## Task objective:
Every entry must be printed again exactly, with nothing left out.

## Records:

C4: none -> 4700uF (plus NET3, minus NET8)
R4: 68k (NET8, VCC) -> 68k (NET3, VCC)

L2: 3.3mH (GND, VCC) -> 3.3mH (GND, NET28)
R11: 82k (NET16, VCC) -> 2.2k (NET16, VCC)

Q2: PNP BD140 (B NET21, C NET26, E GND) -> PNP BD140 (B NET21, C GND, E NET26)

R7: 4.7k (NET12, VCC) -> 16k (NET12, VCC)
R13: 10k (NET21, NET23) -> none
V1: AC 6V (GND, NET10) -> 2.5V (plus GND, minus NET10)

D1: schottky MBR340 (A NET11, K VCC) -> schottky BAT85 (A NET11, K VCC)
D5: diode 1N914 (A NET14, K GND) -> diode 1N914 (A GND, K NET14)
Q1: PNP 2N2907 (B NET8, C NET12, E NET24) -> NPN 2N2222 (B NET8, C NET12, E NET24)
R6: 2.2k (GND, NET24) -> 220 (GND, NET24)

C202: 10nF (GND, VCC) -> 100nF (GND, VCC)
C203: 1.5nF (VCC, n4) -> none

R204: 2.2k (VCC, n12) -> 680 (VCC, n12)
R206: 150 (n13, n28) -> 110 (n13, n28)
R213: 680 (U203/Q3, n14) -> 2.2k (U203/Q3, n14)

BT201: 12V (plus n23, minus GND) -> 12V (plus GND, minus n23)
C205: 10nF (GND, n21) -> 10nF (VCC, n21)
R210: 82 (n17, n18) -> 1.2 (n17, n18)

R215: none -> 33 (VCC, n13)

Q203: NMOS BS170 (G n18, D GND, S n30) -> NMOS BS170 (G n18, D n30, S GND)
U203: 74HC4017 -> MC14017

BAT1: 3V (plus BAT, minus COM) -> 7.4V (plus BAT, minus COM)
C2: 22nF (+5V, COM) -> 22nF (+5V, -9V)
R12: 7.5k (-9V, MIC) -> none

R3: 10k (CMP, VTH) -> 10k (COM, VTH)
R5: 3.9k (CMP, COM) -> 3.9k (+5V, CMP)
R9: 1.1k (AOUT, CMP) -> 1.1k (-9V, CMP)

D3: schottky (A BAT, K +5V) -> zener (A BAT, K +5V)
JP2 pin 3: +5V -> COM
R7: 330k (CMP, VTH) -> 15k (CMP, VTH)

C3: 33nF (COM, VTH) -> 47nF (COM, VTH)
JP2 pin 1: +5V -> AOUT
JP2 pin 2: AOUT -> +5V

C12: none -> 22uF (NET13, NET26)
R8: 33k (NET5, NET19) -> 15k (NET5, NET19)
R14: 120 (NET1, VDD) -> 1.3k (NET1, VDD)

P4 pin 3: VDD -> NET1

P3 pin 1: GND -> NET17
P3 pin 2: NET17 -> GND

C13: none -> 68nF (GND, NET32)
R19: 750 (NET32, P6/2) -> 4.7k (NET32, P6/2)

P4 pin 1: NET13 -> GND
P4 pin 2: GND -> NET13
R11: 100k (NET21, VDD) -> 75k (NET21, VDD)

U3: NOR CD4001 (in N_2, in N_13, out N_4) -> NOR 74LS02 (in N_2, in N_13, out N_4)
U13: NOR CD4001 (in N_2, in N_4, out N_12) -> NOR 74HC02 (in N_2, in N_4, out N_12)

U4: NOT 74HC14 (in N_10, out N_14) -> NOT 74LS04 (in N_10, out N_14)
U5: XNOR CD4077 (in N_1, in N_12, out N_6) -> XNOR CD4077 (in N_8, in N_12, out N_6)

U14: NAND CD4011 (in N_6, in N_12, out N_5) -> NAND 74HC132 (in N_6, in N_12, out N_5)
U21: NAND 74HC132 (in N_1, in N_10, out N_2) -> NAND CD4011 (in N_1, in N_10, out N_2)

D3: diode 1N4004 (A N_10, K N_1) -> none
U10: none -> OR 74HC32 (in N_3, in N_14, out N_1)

## Exercise result:
C4: none -> 4700uF (plus NET3, minus NET8)
R4: 68k (NET8, VCC) -> 68k (NET3, VCC)

L2: 3.3mH (GND, VCC) -> 3.3mH (GND, NET28)
R11: 82k (NET16, VCC) -> 2.2k (NET16, VCC)

Q2: PNP BD140 (B NET21, C NET26, E GND) -> PNP BD140 (B NET21, C GND, E NET26)

R7: 4.7k (NET12, VCC) -> 16k (NET12, VCC)
R13: 10k (NET21, NET23) -> none
V1: AC 6V (GND, NET10) -> 2.5V (plus GND, minus NET10)

D1: schottky MBR340 (A NET11, K VCC) -> schottky BAT85 (A NET11, K VCC)
D5: diode 1N914 (A NET14, K GND) -> diode 1N914 (A GND, K NET14)
Q1: PNP 2N2907 (B NET8, C NET12, E NET24) -> NPN 2N2222 (B NET8, C NET12, E NET24)
R6: 2.2k (GND, NET24) -> 220 (GND, NET24)

C202: 10nF (GND, VCC) -> 100nF (GND, VCC)
C203: 1.5nF (VCC, n4) -> none

R204: 2.2k (VCC, n12) -> 680 (VCC, n12)
R206: 150 (n13, n28) -> 110 (n13, n28)
R213: 680 (U203/Q3, n14) -> 2.2k (U203/Q3, n14)

BT201: 12V (plus n23, minus GND) -> 12V (plus GND, minus n23)
C205: 10nF (GND, n21) -> 10nF (VCC, n21)
R210: 82 (n17, n18) -> 1.2 (n17, n18)

R215: none -> 33 (VCC, n13)

Q203: NMOS BS170 (G n18, D GND, S n30) -> NMOS BS170 (G n18, D n30, S GND)
U203: 74HC4017 -> MC14017

BAT1: 3V (plus BAT, minus COM) -> 7.4V (plus BAT, minus COM)
C2: 22nF (+5V, COM) -> 22nF (+5V, -9V)
R12: 7.5k (-9V, MIC) -> none

R3: 10k (CMP, VTH) -> 10k (COM, VTH)
R5: 3.9k (CMP, COM) -> 3.9k (+5V, CMP)
R9: 1.1k (AOUT, CMP) -> 1.1k (-9V, CMP)

D3: schottky (A BAT, K +5V) -> zener (A BAT, K +5V)
JP2 pin 3: +5V -> COM
R7: 330k (CMP, VTH) -> 15k (CMP, VTH)

C3: 33nF (COM, VTH) -> 47nF (COM, VTH)
JP2 pin 1: +5V -> AOUT
JP2 pin 2: AOUT -> +5V

C12: none -> 22uF (NET13, NET26)
R8: 33k (NET5, NET19) -> 15k (NET5, NET19)
R14: 120 (NET1, VDD) -> 1.3k (NET1, VDD)

P4 pin 3: VDD -> NET1

P3 pin 1: GND -> NET17
P3 pin 2: NET17 -> GND

C13: none -> 68nF (GND, NET32)
R19: 750 (NET32, P6/2) -> 4.7k (NET32, P6/2)

P4 pin 1: NET13 -> GND
P4 pin 2: GND -> NET13
R11: 100k (NET21, VDD) -> 75k (NET21, VDD)

U3: NOR CD4001 (in N_2, in N_13, out N_4) -> NOR 74LS02 (in N_2, in N_13, out N_4)
U13: NOR CD4001 (in N_2, in N_4, out N_12) -> NOR 74HC02 (in N_2, in N_4, out N_12)

U4: NOT 74HC14 (in N_10, out N_14) -> NOT 74LS04 (in N_10, out N_14)
U5: XNOR CD4077 (in N_1, in N_12, out N_6) -> XNOR CD4077 (in N_8, in N_12, out N_6)

U14: NAND CD4011 (in N_6, in N_12, out N_5) -> NAND 74HC132 (in N_6, in N_12, out N_5)
U21: NAND 74HC132 (in N_1, in N_10, out N_2) -> NAND CD4011 (in N_1, in N_10, out N_2)

D3: diode 1N4004 (A N_10, K N_1) -> none
U10: none -> OR 74HC32 (in N_3, in N_14, out N_1)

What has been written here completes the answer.